What this task involves
When you reach the line containing "none -> green cone H4 level 2" in the entries below, begin reproducing lines exactly, and stop once the line containing "none -> cyan slope F7:G8 level 2 top F" is done.

Stored entries
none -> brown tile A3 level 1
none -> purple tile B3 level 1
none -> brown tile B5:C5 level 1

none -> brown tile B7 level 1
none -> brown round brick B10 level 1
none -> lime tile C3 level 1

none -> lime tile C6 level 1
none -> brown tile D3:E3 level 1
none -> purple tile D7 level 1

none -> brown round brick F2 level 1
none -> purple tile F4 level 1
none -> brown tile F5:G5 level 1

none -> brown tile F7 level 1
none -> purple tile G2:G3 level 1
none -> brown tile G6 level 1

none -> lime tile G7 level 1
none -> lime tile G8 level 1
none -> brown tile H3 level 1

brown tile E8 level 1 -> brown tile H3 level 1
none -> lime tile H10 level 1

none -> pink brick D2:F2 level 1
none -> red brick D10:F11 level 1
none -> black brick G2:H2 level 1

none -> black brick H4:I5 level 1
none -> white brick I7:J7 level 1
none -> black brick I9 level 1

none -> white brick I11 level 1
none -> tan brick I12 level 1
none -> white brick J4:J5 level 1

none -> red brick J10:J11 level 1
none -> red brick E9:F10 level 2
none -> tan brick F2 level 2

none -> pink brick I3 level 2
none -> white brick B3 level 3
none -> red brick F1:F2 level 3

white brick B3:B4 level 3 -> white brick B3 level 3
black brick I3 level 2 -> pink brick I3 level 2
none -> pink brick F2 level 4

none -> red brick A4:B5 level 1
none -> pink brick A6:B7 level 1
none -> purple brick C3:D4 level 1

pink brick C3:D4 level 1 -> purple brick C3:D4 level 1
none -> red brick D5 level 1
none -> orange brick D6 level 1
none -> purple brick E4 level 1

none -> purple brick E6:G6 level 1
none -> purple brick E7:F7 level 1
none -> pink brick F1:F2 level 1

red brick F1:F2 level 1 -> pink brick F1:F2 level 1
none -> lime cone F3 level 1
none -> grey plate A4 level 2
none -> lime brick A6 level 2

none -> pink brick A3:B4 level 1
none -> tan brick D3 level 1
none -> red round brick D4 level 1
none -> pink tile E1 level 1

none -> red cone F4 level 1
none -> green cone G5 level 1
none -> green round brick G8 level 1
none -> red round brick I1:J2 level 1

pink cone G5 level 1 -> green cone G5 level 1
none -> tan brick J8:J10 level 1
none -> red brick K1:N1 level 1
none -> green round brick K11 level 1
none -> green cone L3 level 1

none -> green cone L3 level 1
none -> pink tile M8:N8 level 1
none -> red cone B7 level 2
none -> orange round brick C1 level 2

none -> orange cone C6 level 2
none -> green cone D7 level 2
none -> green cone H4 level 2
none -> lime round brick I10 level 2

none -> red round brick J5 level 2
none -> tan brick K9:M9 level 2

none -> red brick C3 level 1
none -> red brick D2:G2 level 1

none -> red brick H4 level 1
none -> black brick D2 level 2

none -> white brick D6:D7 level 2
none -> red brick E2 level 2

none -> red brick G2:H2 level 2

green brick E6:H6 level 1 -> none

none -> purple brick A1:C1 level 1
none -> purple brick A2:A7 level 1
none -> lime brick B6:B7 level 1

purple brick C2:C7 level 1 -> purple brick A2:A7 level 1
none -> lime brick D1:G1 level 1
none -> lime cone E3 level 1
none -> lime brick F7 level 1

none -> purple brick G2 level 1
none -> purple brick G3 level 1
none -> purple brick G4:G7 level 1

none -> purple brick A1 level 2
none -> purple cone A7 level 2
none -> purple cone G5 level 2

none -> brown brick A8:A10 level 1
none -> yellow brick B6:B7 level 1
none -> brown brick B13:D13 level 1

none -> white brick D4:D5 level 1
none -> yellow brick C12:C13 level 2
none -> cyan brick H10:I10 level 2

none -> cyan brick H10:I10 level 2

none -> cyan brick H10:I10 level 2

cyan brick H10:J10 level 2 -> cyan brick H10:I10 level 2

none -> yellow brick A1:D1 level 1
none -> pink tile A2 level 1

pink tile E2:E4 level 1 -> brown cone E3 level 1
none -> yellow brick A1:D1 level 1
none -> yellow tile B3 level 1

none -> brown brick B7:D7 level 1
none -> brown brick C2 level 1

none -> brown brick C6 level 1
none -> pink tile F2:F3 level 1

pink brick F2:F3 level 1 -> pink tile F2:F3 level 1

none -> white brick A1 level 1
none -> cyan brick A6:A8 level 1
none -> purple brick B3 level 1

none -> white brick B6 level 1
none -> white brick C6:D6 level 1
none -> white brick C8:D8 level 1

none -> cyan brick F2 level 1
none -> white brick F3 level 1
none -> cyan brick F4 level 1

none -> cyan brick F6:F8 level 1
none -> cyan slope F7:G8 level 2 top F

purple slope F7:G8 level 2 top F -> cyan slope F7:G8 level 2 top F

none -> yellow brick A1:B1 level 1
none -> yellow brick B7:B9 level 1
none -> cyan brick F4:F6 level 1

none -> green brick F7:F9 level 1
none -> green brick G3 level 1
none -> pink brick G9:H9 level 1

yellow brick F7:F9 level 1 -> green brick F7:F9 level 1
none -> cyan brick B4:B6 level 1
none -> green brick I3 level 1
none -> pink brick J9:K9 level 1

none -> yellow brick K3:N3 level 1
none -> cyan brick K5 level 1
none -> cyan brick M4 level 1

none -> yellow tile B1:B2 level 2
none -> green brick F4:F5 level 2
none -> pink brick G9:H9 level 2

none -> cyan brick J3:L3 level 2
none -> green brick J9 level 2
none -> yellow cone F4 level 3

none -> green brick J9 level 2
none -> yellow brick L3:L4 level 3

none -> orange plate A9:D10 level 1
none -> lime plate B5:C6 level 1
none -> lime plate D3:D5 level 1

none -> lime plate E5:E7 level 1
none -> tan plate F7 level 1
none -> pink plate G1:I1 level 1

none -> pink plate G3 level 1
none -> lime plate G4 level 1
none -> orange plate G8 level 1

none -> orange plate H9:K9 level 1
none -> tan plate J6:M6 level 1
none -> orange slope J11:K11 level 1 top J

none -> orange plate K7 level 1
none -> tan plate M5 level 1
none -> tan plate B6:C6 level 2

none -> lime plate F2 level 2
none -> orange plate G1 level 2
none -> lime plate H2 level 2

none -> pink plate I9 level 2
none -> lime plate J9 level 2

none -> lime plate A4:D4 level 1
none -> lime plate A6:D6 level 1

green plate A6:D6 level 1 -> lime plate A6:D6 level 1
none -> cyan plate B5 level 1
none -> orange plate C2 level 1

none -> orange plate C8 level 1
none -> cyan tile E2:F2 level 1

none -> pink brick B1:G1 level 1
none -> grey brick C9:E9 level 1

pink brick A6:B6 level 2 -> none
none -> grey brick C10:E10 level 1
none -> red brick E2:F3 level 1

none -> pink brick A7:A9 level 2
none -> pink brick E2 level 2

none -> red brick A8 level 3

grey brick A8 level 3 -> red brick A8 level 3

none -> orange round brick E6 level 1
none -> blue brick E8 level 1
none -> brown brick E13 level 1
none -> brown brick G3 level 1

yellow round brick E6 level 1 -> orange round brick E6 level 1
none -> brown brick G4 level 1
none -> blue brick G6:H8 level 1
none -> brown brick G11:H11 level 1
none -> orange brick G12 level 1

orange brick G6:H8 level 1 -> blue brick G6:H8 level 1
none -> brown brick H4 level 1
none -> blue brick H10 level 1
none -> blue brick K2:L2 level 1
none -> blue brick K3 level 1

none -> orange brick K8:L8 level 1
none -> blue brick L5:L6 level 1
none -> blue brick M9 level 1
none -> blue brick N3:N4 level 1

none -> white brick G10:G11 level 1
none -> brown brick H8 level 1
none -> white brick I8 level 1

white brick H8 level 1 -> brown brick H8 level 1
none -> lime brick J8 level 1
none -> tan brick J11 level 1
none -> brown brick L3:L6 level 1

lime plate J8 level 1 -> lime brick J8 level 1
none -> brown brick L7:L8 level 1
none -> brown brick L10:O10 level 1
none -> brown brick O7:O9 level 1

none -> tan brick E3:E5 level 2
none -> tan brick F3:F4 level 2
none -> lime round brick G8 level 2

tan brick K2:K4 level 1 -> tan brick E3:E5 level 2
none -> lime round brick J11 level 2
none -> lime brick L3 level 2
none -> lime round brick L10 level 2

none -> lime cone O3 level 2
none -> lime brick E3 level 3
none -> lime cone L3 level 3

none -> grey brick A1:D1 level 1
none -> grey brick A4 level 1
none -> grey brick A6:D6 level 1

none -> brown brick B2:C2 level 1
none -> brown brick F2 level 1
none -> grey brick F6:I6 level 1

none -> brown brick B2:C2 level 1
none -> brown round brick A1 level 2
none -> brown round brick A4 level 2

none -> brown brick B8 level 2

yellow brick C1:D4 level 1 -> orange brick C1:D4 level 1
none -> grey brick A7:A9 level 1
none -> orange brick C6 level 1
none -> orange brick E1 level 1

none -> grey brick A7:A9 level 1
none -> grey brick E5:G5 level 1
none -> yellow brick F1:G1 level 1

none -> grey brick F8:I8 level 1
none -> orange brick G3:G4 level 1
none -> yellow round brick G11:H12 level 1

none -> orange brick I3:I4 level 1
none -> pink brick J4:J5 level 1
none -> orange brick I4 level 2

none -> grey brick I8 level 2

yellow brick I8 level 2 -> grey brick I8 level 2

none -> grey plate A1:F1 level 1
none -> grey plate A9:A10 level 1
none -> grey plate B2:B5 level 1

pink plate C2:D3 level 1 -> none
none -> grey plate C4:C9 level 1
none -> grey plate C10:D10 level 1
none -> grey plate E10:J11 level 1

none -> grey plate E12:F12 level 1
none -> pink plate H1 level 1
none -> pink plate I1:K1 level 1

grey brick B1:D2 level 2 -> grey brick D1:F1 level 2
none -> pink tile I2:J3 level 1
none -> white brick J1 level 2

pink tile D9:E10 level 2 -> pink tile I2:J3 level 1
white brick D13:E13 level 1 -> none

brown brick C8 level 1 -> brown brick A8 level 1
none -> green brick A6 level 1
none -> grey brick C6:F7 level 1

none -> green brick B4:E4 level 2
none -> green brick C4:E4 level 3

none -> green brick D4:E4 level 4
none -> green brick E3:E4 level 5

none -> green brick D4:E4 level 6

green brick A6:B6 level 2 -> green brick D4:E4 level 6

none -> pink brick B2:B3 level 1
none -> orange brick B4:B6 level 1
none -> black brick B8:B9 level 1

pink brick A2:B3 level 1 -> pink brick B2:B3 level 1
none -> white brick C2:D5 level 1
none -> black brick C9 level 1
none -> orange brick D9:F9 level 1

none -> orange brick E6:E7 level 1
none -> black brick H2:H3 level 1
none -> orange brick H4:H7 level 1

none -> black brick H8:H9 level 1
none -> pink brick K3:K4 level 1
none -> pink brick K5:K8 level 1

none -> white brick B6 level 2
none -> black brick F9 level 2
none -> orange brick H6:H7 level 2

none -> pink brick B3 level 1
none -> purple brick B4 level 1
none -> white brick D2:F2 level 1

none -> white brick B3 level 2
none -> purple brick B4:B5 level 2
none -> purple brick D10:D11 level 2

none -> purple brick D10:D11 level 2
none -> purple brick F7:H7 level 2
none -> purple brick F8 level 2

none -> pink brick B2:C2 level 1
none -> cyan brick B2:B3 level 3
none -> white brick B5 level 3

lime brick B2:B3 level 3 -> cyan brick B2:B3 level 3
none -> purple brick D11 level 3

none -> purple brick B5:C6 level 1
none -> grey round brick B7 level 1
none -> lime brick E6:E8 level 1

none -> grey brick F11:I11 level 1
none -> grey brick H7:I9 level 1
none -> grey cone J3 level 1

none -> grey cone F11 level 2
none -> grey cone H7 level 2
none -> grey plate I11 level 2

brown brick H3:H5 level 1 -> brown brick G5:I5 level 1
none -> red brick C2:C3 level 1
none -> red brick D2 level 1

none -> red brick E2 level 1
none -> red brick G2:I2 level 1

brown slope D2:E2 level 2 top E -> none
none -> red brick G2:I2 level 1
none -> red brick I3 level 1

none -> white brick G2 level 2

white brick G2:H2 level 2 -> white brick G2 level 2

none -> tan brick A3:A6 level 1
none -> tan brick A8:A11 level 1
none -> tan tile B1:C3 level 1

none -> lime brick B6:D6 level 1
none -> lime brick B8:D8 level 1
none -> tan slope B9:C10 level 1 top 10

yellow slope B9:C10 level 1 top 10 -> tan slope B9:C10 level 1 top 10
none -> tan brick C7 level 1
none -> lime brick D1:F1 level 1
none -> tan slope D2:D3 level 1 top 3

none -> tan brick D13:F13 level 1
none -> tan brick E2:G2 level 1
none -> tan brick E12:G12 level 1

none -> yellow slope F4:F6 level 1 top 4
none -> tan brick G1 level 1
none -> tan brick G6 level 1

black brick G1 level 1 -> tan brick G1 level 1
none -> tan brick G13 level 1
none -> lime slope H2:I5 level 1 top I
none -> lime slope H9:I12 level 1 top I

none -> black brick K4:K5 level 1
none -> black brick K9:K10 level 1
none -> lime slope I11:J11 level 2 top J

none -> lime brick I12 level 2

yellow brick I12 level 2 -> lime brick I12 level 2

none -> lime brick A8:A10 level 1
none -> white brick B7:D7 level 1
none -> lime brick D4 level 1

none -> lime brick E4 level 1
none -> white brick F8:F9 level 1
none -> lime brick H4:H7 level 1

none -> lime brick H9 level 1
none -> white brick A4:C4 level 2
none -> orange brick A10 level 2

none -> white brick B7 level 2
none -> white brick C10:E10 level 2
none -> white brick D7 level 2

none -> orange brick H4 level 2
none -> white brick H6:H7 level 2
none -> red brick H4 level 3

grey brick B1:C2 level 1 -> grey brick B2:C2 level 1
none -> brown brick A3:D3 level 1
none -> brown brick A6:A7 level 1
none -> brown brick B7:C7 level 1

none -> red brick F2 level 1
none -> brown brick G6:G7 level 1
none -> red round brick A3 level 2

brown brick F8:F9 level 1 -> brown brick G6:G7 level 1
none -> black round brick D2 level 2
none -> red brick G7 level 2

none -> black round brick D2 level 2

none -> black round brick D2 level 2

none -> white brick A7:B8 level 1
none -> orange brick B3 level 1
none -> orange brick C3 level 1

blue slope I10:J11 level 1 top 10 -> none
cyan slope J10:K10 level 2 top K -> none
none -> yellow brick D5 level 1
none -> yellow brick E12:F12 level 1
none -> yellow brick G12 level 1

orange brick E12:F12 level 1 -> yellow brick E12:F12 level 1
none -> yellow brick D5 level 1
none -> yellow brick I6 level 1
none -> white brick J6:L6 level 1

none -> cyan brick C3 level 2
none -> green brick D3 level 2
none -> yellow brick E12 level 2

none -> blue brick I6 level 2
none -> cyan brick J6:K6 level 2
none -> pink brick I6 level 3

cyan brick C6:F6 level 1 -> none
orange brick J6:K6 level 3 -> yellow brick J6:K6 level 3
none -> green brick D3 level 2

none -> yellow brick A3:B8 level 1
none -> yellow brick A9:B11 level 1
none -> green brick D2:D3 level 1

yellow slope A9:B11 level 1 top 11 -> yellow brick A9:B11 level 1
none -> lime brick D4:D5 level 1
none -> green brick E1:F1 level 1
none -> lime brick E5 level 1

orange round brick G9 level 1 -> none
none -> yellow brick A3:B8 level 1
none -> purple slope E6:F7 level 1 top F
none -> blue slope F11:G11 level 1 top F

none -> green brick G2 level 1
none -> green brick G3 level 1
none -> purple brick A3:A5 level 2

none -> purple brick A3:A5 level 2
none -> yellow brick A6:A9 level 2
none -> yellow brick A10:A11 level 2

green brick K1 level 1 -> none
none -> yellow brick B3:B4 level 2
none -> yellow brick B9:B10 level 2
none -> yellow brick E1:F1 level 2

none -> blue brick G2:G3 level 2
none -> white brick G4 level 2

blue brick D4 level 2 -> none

Solution for this task
none -> green cone H4 level 2
none -> lime round brick I10 level 2

none -> red round brick J5 level 2
none -> tan brick K9:M9 level 2

none -> red brick C3 level 1
none -> red brick D2:G2 level 1

none -> red brick H4 level 1
none -> black brick D2 level 2

none -> white brick D6:D7 level 2
none -> red brick E2 level 2

none -> red brick G2:H2 level 2

green brick E6:H6 level 1 -> none

none -> purple brick A1:C1 level 1
none -> purple brick A2:A7 level 1
none -> lime brick B6:B7 level 1

purple brick C2:C7 level 1 -> purple brick A2:A7 level 1
none -> lime brick D1:G1 level 1
none -> lime cone E3 level 1
none -> lime brick F7 level 1

none -> purple brick G2 level 1
none -> purple brick G3 level 1
none -> purple brick G4:G7 level 1

none -> purple brick A1 level 2
none -> purple cone A7 level 2
none -> purple cone G5 level 2

none -> brown brick A8:A10 level 1
none -> yellow brick B6:B7 level 1
none -> brown brick B13:D13 level 1

none -> white brick D4:D5 level 1
none -> yellow brick C12:C13 level 2
none -> cyan brick H10:I10 level 2

none -> cyan brick H10:I10 level 2

none -> cyan brick H10:I10 level 2

cyan brick H10:J10 level 2 -> cyan brick H10:I10 level 2

none -> yellow brick A1:D1 level 1
none -> pink tile A2 level 1

pink tile E2:E4 level 1 -> brown cone E3 level 1
none -> yellow brick A1:D1 level 1
none -> yellow tile B3 level 1

none -> brown brick B7:D7 level 1
none -> brown brick C2 level 1

none -> brown brick C6 level 1
none -> pink tile F2:F3 level 1

pink brick F2:F3 level 1 -> pink tile F2:F3 level 1

none -> white brick A1 level 1
none -> cyan brick A6:A8 level 1
none -> purple brick B3 level 1

none -> white brick B6 level 1
none -> white brick C6:D6 level 1
none -> white brick C8:D8 level 1

none -> cyan brick F2 level 1
none -> white brick F3 level 1
none -> cyan brick F4 level 1

none -> cyan brick F6:F8 level 1
none -> cyan slope F7:G8 level 2 top F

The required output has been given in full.